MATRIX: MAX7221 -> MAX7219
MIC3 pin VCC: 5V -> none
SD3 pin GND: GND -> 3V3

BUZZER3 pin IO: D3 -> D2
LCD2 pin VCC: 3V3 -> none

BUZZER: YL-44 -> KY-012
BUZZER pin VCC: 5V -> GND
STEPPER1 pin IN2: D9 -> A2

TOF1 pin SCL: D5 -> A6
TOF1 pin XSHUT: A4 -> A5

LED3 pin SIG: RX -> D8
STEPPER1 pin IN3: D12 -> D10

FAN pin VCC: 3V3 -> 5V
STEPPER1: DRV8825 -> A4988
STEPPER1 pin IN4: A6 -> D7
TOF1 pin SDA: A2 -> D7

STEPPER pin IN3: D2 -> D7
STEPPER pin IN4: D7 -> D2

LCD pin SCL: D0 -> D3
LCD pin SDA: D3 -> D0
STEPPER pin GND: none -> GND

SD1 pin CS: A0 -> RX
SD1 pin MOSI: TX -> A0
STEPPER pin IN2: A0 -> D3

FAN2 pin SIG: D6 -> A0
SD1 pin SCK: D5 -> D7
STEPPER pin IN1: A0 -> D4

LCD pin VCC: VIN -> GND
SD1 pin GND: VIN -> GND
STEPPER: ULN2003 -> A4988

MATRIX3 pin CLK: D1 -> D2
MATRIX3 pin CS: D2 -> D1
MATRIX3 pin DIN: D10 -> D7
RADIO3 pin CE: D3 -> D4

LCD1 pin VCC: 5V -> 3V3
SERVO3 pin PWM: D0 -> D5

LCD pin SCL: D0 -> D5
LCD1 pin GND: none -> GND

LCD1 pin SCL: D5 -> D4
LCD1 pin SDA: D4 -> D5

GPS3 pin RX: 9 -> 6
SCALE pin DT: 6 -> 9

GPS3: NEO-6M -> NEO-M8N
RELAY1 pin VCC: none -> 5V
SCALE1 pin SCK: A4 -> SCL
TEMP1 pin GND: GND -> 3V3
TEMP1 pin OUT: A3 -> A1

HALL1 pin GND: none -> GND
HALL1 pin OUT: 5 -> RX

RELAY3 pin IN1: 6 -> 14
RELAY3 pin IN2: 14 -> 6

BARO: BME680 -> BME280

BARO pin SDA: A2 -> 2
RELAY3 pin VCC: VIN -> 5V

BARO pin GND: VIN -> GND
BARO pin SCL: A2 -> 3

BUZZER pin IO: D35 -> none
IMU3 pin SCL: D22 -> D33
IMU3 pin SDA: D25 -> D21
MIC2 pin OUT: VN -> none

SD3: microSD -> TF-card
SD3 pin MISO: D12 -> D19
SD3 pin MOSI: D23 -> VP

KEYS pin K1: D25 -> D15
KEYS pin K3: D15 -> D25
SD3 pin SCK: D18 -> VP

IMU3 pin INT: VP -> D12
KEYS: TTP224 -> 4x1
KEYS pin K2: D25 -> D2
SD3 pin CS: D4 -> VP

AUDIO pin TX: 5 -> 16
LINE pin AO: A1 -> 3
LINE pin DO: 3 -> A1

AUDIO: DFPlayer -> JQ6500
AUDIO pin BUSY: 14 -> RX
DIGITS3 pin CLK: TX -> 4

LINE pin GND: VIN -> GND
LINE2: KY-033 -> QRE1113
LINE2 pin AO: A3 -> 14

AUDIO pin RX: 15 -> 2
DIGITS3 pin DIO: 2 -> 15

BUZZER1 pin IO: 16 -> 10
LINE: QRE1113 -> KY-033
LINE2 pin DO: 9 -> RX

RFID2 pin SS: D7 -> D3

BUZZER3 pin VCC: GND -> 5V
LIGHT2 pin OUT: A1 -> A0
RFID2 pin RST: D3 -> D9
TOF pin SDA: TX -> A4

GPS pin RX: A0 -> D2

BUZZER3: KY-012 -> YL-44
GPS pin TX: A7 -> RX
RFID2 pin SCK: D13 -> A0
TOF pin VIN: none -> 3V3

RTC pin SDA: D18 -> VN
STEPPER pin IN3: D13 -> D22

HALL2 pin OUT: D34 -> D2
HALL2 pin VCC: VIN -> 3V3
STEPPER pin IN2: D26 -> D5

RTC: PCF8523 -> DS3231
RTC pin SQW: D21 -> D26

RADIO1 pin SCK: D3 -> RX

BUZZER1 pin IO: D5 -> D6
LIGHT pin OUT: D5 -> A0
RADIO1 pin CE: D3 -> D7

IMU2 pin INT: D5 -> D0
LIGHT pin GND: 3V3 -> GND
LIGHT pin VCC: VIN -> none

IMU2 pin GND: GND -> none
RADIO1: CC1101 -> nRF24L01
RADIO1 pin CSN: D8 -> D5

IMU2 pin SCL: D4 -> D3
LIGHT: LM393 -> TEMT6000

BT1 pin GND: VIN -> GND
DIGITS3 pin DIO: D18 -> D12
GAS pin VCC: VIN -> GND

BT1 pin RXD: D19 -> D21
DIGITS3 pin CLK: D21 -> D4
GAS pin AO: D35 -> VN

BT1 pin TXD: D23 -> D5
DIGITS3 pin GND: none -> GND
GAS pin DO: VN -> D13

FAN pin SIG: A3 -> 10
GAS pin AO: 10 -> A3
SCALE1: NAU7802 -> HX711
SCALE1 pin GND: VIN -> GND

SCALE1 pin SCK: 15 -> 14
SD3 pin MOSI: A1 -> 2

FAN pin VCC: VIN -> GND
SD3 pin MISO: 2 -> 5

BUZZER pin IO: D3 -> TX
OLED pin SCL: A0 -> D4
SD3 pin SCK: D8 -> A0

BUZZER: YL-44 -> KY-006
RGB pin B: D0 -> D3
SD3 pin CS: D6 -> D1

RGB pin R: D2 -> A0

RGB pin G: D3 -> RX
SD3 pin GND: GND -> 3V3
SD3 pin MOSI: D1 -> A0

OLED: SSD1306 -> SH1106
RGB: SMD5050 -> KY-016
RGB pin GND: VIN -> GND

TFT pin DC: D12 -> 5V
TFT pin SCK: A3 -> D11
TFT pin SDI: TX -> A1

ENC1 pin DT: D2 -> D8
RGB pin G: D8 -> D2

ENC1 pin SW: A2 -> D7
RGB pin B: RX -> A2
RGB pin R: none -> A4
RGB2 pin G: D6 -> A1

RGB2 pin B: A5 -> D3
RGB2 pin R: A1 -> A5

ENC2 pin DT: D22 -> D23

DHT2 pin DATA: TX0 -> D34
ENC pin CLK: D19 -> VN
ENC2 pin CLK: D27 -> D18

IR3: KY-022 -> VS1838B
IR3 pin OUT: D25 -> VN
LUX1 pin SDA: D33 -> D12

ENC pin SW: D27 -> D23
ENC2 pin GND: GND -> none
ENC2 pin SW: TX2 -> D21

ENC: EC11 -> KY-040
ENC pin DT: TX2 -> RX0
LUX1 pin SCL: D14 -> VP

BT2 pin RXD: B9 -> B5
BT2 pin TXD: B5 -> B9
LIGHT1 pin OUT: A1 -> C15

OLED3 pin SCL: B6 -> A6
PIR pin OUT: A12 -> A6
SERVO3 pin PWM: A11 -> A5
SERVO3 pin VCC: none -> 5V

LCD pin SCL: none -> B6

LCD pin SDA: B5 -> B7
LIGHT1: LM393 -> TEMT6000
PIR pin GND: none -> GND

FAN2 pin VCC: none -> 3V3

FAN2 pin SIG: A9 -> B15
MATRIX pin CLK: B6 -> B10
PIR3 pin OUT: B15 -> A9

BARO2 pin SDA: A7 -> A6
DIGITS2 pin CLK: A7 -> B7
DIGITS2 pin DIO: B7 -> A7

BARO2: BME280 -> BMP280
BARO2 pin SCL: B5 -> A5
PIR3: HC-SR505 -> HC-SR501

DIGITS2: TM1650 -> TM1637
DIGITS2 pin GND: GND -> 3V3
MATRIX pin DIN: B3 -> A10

### Brief
Within the material above, transcribe exactly the lines that run from the line holding "MATRIX3 pin CLK: D1 -> D2" through the line holding "HALL1 pin OUT: 5 -> RX".

### Expected answer
MATRIX3 pin CLK: D1 -> D2
MATRIX3 pin CS: D2 -> D1
MATRIX3 pin DIN: D10 -> D7
RADIO3 pin CE: D3 -> D4

LCD1 pin VCC: 5V -> 3V3
SERVO3 pin PWM: D0 -> D5

LCD pin SCL: D0 -> D5
LCD1 pin GND: none -> GND

LCD1 pin SCL: D5 -> D4
LCD1 pin SDA: D4 -> D5

GPS3 pin RX: 9 -> 6
SCALE pin DT: 6 -> 9

GPS3: NEO-6M -> NEO-M8N
RELAY1 pin VCC: none -> 5V
SCALE1 pin SCK: A4 -> SCL
TEMP1 pin GND: GND -> 3V3
TEMP1 pin OUT: A3 -> A1

HALL1 pin GND: none -> GND
HALL1 pin OUT: 5 -> RX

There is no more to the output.